Work item: The entries below must be retyped exactly. Pictures are to be omitted.

Scene image comparisons
- - -

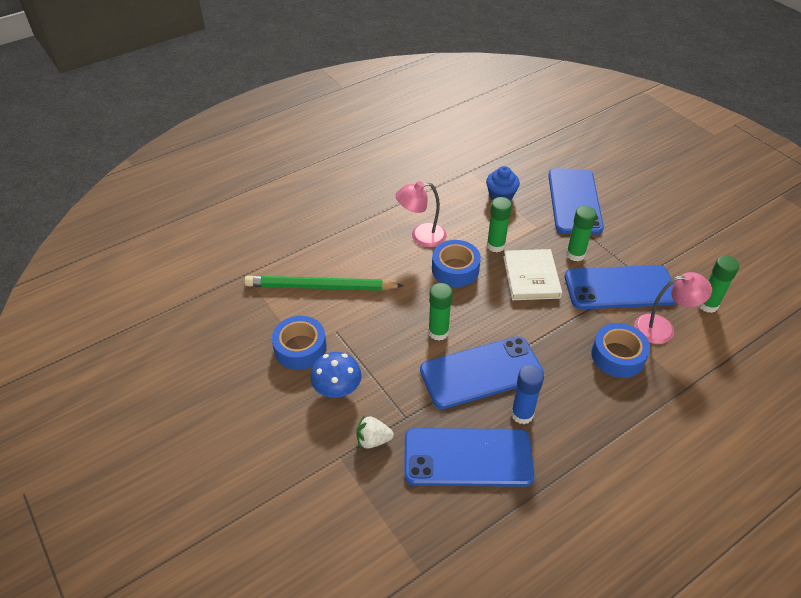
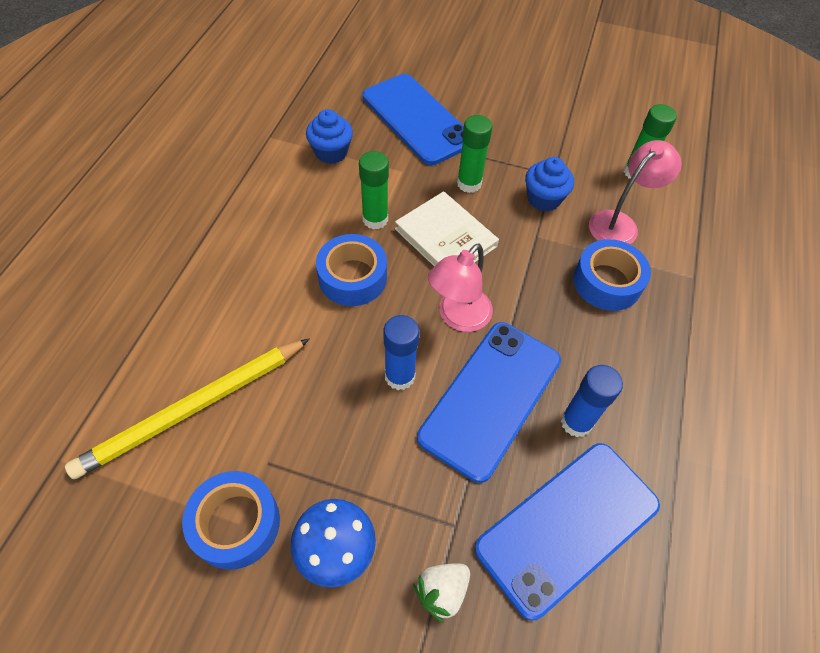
camera: 40 degrees left, 10 degrees up
(320, 287) = (194, 409): green pencil -> yellow pencil
(421, 236) = (276, 256): pink lamp -> pink lamp (458, 317)
(438, 332) = (399, 376): green glue stick -> blue glue stick
(620, 288) = (543, 199): blue phone -> blue cupcake

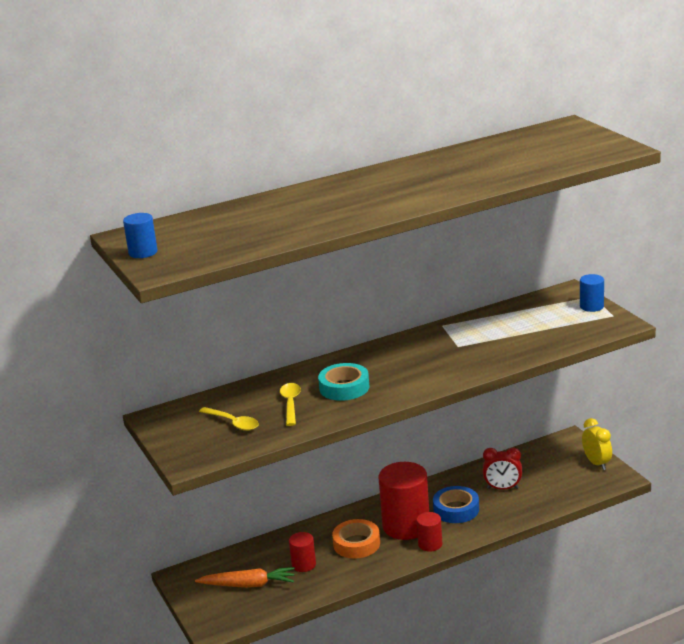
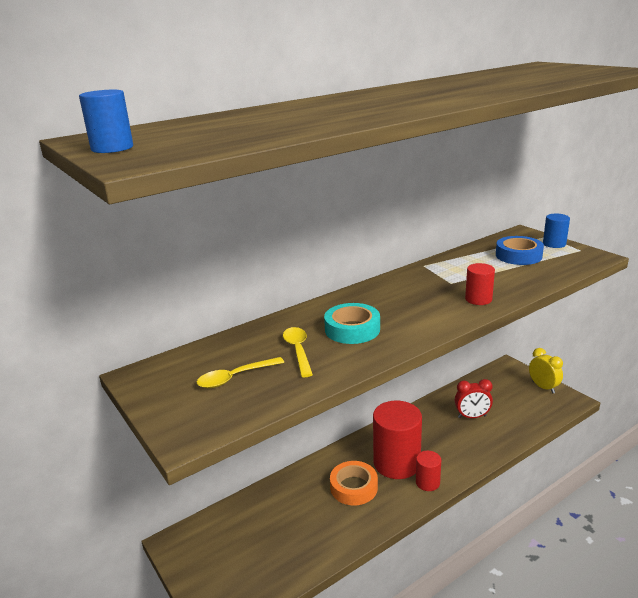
camera: 10 degrees left, 0 degrees up
(233, 423) = (235, 377): yellow spoon -> yellow spoon turned 120 degrees clockwise
(248, 585) = (251, 549): orange carrot -> none
(304, 564) = (305, 517): red cylinder -> red cylinder (478, 299)
(456, 509) = (438, 441): blue tape -> blue tape (518, 255)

- - -

Task solution:
camera: 40 degrees left, 10 degrees up
(320, 287) = (194, 409): green pencil -> yellow pencil
(421, 236) = (276, 256): pink lamp -> pink lamp (458, 317)
(438, 332) = (399, 376): green glue stick -> blue glue stick
(620, 288) = (543, 199): blue phone -> blue cupcake

camera: 10 degrees left, 0 degrees up
(233, 423) = (235, 377): yellow spoon -> yellow spoon turned 120 degrees clockwise
(248, 585) = (251, 549): orange carrot -> none
(304, 564) = (305, 517): red cylinder -> red cylinder (478, 299)
(456, 509) = (438, 441): blue tape -> blue tape (518, 255)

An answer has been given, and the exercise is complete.